··· Provided material
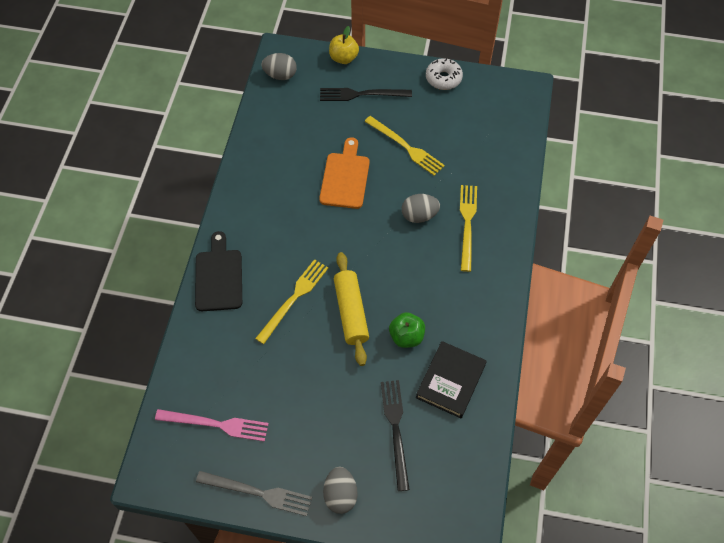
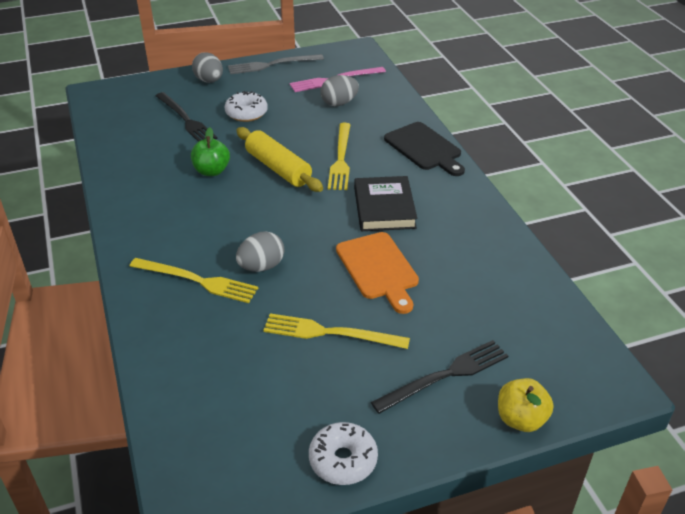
camera: 150 degrees right, 20 degrees down
grey egg [261,53,297,80] -> grey egg moved to [320,75,359,106]
black book [416,341,487,418] -> black book moved to [354,176,417,231]
yellow fork [460,185,477,272] -> yellow fork turned 45 degrees counterclockwise [130,258,258,303]
none -> white donut [224,91,268,122]

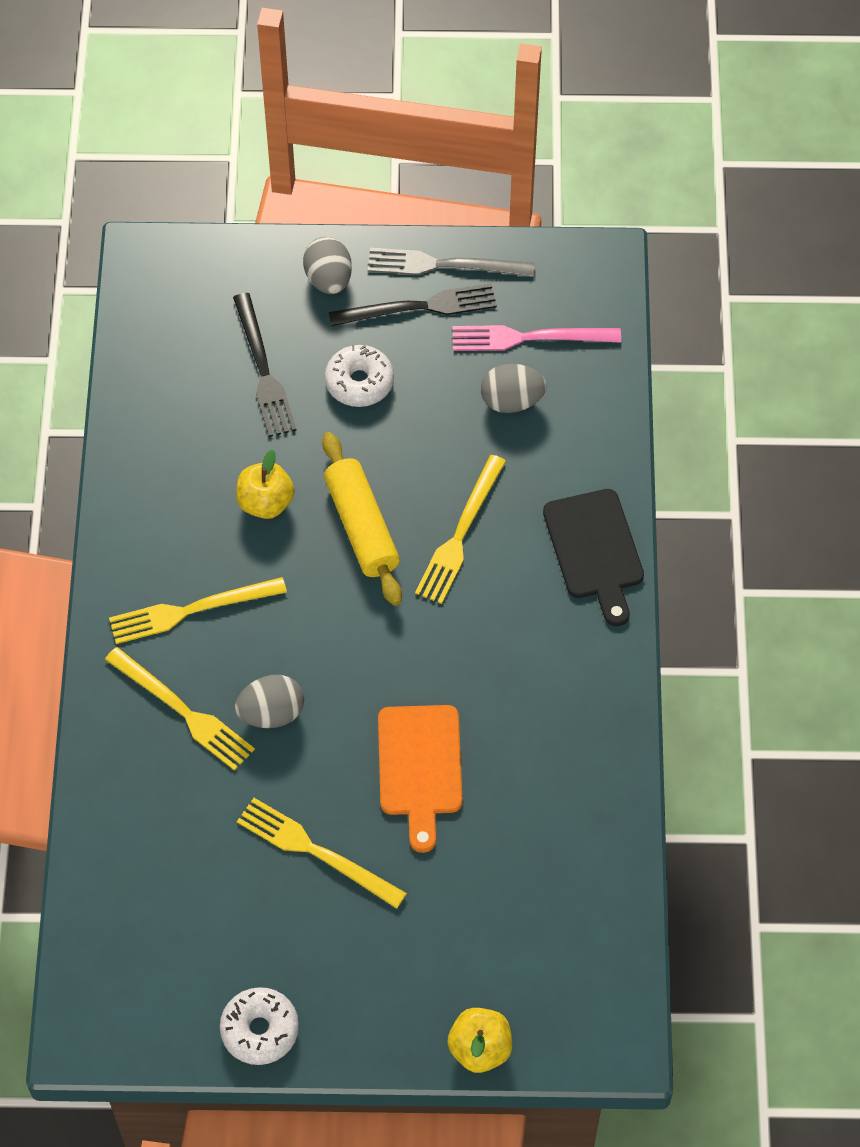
camera: 20 degrees right, 20 degrees up
green apple [191,127,230,176] -> yellow apple [236,450,294,519]
black book [354,176,417,231] -> none
black fork [371,340,508,414] -> black fork moved to [329,283,497,326]
none -> yellow fork [109,577,287,644]

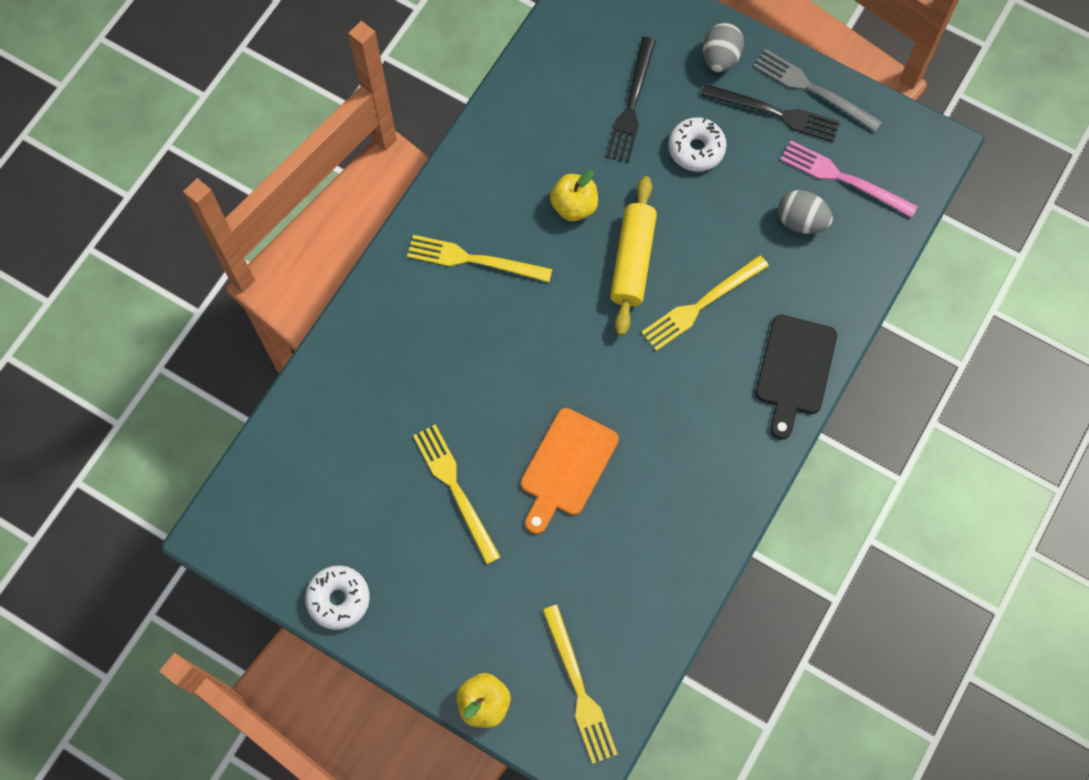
camera: 30 degrees right, 10 degrees up
yellow fork [105,647,255,771] -> yellow fork moved to [542,605,618,764]
grey egg [235,675,304,728] -> none

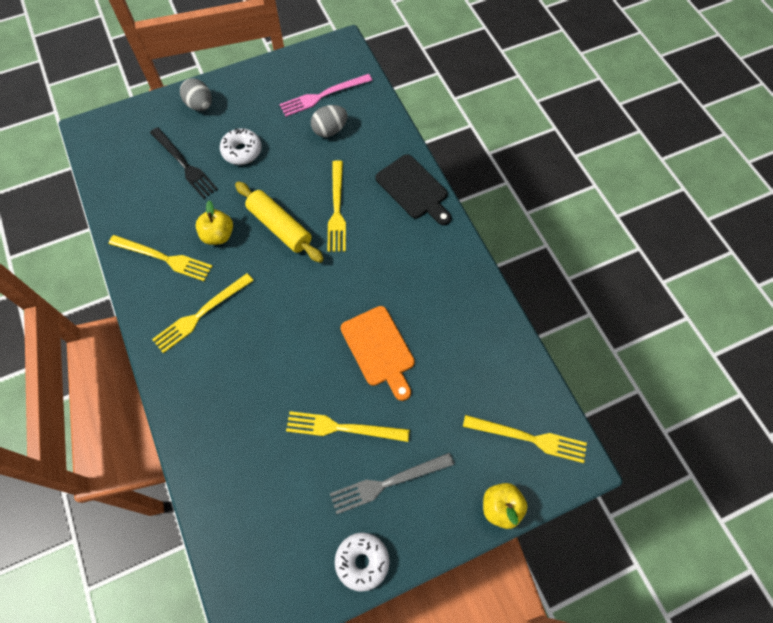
camera: 55 degrees left, 5 degrees down
black fork [701,84,840,142] -> none
grey fork [753,49,882,132] -> grey fork moved to [330,453,454,514]
none -> yellow fork [109,235,212,281]

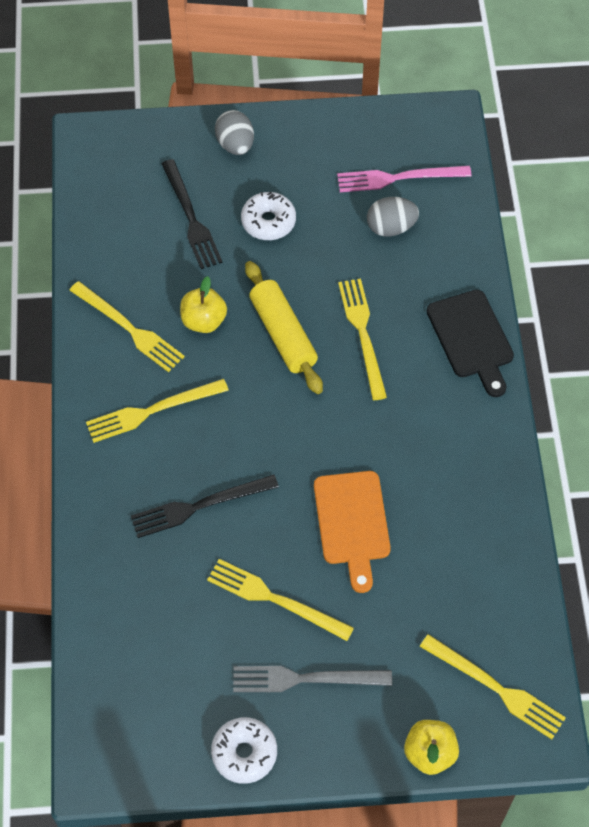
camera: 20 degrees right, 5 degrees down
yellow fork [327,160,346,252] -> yellow fork turned 150 degrees clockwise [338,279,387,400]
none -> black fork [131,474,279,538]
······
Task =>
Answer with one number only: how many lines in the data contain the word "grey"?

Solution to this problem =>
3